[RECORDS FOR PROCESSING Boundary: Start]

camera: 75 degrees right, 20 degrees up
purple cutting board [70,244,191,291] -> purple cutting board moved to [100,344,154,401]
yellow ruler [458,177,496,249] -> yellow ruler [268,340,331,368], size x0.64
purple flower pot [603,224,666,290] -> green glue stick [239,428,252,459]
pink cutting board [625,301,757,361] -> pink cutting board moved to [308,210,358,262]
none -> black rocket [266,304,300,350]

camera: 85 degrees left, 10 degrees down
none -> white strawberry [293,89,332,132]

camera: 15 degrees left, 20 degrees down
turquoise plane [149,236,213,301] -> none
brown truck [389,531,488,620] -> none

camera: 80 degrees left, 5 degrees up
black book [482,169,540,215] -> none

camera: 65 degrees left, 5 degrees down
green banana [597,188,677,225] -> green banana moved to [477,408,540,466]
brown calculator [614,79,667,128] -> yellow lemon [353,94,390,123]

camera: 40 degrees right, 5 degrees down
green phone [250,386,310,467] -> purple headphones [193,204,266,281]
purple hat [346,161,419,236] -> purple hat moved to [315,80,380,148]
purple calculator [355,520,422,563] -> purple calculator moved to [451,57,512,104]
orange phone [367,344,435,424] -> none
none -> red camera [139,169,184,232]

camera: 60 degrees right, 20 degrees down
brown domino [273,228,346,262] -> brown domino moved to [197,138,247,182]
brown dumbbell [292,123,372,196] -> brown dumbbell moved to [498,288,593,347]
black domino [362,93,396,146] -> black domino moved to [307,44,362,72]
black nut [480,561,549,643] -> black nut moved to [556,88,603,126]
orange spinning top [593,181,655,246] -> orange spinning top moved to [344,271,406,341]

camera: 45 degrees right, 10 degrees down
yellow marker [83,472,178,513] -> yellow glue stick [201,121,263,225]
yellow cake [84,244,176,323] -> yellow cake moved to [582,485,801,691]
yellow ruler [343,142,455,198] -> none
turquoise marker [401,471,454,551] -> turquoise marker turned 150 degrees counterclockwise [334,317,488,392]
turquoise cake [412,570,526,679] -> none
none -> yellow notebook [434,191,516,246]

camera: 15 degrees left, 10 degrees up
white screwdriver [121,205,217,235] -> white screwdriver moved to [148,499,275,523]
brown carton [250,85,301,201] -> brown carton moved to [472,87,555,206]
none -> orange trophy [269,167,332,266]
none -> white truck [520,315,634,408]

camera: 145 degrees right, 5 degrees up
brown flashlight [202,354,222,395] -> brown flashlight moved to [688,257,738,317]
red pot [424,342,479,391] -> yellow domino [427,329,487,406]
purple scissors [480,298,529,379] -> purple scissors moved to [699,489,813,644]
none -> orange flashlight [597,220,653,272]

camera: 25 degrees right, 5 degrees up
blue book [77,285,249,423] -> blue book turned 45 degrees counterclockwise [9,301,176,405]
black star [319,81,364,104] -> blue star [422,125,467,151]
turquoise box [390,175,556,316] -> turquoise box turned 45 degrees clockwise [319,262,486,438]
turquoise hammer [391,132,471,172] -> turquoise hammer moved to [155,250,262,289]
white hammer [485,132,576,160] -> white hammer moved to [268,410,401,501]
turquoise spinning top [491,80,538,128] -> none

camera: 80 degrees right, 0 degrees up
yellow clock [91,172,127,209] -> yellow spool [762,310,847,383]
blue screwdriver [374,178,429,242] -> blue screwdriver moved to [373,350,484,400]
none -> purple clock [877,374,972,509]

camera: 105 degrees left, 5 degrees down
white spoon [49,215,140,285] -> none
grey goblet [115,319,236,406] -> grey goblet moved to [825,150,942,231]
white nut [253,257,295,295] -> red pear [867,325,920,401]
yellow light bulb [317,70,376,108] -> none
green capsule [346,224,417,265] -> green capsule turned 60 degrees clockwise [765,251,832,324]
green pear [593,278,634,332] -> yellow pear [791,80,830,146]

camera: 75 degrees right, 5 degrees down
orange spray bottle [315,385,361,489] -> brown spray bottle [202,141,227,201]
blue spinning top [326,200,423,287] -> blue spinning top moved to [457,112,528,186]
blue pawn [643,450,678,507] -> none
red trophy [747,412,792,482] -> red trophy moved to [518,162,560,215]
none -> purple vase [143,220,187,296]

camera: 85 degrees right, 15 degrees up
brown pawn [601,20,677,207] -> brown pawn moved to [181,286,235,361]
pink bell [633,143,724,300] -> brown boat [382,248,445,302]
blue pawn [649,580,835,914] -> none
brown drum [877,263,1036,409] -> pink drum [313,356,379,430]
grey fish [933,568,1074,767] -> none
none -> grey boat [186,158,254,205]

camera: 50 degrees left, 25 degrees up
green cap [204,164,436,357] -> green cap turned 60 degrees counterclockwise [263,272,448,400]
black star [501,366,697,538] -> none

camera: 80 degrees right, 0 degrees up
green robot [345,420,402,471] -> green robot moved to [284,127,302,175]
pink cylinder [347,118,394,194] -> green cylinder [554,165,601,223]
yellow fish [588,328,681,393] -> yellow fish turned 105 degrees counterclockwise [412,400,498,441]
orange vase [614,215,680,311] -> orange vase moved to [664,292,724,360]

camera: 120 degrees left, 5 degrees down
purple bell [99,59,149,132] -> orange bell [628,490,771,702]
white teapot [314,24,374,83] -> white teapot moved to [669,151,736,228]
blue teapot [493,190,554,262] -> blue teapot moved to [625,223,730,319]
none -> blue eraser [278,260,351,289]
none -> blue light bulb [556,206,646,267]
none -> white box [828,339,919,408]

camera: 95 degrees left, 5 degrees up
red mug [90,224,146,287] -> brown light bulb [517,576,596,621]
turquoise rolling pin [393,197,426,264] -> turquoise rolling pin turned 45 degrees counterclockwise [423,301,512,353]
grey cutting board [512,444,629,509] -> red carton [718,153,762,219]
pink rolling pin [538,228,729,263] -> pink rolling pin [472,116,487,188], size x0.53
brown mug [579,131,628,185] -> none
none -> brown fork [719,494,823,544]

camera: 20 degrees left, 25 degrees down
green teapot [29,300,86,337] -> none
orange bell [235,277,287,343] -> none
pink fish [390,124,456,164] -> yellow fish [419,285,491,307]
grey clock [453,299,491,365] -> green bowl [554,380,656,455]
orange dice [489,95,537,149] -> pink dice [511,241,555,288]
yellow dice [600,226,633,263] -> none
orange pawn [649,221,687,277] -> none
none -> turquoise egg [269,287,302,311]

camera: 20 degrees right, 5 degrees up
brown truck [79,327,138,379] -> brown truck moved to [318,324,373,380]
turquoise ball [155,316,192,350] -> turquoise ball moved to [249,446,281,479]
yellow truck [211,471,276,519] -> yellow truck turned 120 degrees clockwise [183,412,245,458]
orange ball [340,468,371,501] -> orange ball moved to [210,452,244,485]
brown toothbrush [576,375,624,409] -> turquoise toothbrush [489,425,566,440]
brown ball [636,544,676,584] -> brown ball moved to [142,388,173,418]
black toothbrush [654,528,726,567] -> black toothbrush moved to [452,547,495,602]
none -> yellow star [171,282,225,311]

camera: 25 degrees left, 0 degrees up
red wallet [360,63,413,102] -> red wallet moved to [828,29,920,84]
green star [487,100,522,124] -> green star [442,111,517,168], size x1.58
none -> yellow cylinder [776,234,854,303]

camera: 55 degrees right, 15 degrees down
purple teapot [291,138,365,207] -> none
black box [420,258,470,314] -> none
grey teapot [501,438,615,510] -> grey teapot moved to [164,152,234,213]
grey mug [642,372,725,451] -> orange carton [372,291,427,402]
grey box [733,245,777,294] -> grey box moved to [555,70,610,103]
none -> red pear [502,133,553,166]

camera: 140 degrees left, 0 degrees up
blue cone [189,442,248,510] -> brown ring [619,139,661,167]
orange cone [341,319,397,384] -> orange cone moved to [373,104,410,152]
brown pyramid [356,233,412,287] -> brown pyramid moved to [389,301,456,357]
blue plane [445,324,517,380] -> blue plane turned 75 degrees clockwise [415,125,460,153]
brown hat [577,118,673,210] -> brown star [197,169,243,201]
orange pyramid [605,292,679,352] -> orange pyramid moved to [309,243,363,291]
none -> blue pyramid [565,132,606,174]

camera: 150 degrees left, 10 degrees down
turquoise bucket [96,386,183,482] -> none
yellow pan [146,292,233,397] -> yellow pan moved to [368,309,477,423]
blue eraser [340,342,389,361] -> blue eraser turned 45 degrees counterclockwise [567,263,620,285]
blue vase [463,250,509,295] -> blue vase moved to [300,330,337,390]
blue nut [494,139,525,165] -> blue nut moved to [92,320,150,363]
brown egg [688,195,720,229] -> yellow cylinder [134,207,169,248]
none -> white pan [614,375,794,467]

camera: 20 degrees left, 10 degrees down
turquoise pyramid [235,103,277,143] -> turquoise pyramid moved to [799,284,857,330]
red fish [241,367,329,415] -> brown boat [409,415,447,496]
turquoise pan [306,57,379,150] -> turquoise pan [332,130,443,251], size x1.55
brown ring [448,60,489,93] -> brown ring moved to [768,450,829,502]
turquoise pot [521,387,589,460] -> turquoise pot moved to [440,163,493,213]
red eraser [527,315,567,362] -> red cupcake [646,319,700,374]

[RECORDS FOR PROCESSING Boundary: End]

### [YOUR ASSIGNMENT]
Everything from the first line of the entries above through the line with "purple flower pot" is to be reproduced exactly, and nothing else.

### [TASK ANSWER]
camera: 75 degrees right, 20 degrees up
purple cutting board [70,244,191,291] -> purple cutting board moved to [100,344,154,401]
yellow ruler [458,177,496,249] -> yellow ruler [268,340,331,368], size x0.64
purple flower pot [603,224,666,290] -> green glue stick [239,428,252,459]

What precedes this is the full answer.